**Required action**
Would you please repeat exactly the lines from the one containing "RTC pin GND: 5V -> GND" to the end of the records, both included, and leave out the rest?

**Information shown**
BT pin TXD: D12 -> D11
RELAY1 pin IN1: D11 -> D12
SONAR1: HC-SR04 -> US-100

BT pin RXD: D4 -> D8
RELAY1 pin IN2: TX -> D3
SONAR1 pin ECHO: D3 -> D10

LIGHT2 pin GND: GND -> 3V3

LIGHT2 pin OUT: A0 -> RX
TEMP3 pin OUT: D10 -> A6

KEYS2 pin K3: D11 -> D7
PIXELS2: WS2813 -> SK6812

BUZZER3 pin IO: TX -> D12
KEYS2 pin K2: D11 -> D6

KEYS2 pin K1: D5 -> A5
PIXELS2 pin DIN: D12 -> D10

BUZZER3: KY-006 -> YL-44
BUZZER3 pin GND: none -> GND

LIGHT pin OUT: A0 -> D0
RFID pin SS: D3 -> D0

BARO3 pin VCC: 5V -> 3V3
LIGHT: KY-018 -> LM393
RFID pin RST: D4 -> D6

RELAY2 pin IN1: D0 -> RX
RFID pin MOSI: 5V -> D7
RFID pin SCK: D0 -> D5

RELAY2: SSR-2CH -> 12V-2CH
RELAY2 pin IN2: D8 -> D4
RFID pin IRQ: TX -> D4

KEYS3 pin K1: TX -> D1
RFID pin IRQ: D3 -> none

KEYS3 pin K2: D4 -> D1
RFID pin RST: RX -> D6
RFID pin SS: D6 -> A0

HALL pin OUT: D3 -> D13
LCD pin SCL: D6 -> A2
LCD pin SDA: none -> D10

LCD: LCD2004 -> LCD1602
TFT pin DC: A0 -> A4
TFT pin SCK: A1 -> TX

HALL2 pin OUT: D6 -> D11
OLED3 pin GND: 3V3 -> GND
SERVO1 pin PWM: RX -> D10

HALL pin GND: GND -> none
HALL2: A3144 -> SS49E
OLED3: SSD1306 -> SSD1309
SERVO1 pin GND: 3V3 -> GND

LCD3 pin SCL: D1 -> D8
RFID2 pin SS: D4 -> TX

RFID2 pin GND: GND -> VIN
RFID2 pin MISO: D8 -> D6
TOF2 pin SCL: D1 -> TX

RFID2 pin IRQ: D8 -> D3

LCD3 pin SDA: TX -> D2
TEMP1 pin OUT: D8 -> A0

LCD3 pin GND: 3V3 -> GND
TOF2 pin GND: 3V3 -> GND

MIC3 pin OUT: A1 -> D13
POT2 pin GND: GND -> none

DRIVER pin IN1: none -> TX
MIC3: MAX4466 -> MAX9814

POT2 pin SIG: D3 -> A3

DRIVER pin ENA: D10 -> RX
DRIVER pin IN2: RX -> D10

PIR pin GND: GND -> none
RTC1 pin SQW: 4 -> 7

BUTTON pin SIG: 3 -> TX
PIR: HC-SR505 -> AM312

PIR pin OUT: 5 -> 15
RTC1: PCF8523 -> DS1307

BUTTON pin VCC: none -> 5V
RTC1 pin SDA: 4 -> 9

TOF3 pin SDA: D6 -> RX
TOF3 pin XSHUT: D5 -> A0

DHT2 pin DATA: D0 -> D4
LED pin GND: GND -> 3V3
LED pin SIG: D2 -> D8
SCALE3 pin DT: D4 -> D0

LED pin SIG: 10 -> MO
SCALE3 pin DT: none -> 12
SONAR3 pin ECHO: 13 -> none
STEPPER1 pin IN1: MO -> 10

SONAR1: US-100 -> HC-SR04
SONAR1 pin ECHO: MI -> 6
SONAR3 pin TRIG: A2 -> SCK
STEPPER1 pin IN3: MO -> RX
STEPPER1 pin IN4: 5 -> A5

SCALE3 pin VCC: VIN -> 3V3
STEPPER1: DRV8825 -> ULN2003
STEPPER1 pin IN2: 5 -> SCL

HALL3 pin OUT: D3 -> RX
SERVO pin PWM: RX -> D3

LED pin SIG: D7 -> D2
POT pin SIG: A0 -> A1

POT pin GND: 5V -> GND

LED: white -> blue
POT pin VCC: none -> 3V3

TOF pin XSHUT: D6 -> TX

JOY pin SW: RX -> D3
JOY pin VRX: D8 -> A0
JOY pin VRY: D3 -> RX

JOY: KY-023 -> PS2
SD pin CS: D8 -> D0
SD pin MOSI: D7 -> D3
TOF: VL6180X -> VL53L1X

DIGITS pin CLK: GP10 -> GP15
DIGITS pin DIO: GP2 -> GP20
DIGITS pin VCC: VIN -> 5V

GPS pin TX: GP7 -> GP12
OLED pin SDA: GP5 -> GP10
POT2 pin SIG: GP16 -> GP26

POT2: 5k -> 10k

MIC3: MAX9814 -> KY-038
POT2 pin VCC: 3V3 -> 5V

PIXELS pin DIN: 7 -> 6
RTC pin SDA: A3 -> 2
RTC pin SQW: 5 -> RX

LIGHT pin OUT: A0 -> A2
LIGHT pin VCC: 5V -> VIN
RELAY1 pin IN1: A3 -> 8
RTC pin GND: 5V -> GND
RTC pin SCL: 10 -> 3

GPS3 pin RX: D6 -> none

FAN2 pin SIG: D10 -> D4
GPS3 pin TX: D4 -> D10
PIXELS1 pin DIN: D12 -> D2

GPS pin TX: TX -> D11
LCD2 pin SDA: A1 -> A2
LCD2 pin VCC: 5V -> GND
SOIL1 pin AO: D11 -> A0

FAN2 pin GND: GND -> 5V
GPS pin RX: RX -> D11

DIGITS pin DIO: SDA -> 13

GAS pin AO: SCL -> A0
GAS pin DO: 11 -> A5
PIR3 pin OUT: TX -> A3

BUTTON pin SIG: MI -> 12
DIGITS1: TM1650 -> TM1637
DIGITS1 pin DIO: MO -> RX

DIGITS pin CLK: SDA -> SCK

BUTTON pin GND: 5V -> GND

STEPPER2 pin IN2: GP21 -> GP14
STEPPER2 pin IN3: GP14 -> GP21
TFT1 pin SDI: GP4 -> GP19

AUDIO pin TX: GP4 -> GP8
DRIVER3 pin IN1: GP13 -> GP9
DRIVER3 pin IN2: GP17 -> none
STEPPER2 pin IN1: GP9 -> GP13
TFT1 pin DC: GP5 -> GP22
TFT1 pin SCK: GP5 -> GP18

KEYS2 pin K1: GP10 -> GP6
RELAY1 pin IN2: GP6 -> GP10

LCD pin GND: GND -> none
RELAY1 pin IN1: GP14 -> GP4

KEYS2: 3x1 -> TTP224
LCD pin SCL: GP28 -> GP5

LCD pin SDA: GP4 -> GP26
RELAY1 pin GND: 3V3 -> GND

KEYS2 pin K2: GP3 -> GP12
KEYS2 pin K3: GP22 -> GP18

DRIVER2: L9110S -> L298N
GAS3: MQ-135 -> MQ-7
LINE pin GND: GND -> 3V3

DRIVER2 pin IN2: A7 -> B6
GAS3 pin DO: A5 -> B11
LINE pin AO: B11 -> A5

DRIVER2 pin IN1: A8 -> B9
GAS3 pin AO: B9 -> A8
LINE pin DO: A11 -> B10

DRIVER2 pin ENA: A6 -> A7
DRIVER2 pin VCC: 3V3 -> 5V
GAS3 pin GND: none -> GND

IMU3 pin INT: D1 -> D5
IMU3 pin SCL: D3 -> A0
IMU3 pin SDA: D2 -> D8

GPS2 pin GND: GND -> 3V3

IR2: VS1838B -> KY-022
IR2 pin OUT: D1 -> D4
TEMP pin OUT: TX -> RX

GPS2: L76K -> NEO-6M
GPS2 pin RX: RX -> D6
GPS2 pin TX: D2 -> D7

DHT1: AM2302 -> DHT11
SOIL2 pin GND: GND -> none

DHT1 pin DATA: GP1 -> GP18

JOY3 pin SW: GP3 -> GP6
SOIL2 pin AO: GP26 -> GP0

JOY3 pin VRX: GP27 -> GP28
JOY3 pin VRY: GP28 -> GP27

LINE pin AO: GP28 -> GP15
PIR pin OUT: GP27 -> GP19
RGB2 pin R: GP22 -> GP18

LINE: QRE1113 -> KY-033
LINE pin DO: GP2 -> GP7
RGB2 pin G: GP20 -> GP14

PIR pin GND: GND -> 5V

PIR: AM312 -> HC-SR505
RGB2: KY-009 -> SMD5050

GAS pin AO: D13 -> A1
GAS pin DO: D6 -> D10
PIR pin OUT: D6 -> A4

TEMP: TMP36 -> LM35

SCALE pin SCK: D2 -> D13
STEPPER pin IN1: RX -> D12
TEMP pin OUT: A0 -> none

**Output for this task**
RTC pin GND: 5V -> GND
RTC pin SCL: 10 -> 3

GPS3 pin RX: D6 -> none

FAN2 pin SIG: D10 -> D4
GPS3 pin TX: D4 -> D10
PIXELS1 pin DIN: D12 -> D2

GPS pin TX: TX -> D11
LCD2 pin SDA: A1 -> A2
LCD2 pin VCC: 5V -> GND
SOIL1 pin AO: D11 -> A0

FAN2 pin GND: GND -> 5V
GPS pin RX: RX -> D11

DIGITS pin DIO: SDA -> 13

GAS pin AO: SCL -> A0
GAS pin DO: 11 -> A5
PIR3 pin OUT: TX -> A3

BUTTON pin SIG: MI -> 12
DIGITS1: TM1650 -> TM1637
DIGITS1 pin DIO: MO -> RX

DIGITS pin CLK: SDA -> SCK

BUTTON pin GND: 5V -> GND

STEPPER2 pin IN2: GP21 -> GP14
STEPPER2 pin IN3: GP14 -> GP21
TFT1 pin SDI: GP4 -> GP19

AUDIO pin TX: GP4 -> GP8
DRIVER3 pin IN1: GP13 -> GP9
DRIVER3 pin IN2: GP17 -> none
STEPPER2 pin IN1: GP9 -> GP13
TFT1 pin DC: GP5 -> GP22
TFT1 pin SCK: GP5 -> GP18

KEYS2 pin K1: GP10 -> GP6
RELAY1 pin IN2: GP6 -> GP10

LCD pin GND: GND -> none
RELAY1 pin IN1: GP14 -> GP4

KEYS2: 3x1 -> TTP224
LCD pin SCL: GP28 -> GP5

LCD pin SDA: GP4 -> GP26
RELAY1 pin GND: 3V3 -> GND

KEYS2 pin K2: GP3 -> GP12
KEYS2 pin K3: GP22 -> GP18

DRIVER2: L9110S -> L298N
GAS3: MQ-135 -> MQ-7
LINE pin GND: GND -> 3V3

DRIVER2 pin IN2: A7 -> B6
GAS3 pin DO: A5 -> B11
LINE pin AO: B11 -> A5

DRIVER2 pin IN1: A8 -> B9
GAS3 pin AO: B9 -> A8
LINE pin DO: A11 -> B10

DRIVER2 pin ENA: A6 -> A7
DRIVER2 pin VCC: 3V3 -> 5V
GAS3 pin GND: none -> GND

IMU3 pin INT: D1 -> D5
IMU3 pin SCL: D3 -> A0
IMU3 pin SDA: D2 -> D8

GPS2 pin GND: GND -> 3V3

IR2: VS1838B -> KY-022
IR2 pin OUT: D1 -> D4
TEMP pin OUT: TX -> RX

GPS2: L76K -> NEO-6M
GPS2 pin RX: RX -> D6
GPS2 pin TX: D2 -> D7

DHT1: AM2302 -> DHT11
SOIL2 pin GND: GND -> none

DHT1 pin DATA: GP1 -> GP18

JOY3 pin SW: GP3 -> GP6
SOIL2 pin AO: GP26 -> GP0

JOY3 pin VRX: GP27 -> GP28
JOY3 pin VRY: GP28 -> GP27

LINE pin AO: GP28 -> GP15
PIR pin OUT: GP27 -> GP19
RGB2 pin R: GP22 -> GP18

LINE: QRE1113 -> KY-033
LINE pin DO: GP2 -> GP7
RGB2 pin G: GP20 -> GP14

PIR pin GND: GND -> 5V

PIR: AM312 -> HC-SR505
RGB2: KY-009 -> SMD5050

GAS pin AO: D13 -> A1
GAS pin DO: D6 -> D10
PIR pin OUT: D6 -> A4

TEMP: TMP36 -> LM35

SCALE pin SCK: D2 -> D13
STEPPER pin IN1: RX -> D12
TEMP pin OUT: A0 -> none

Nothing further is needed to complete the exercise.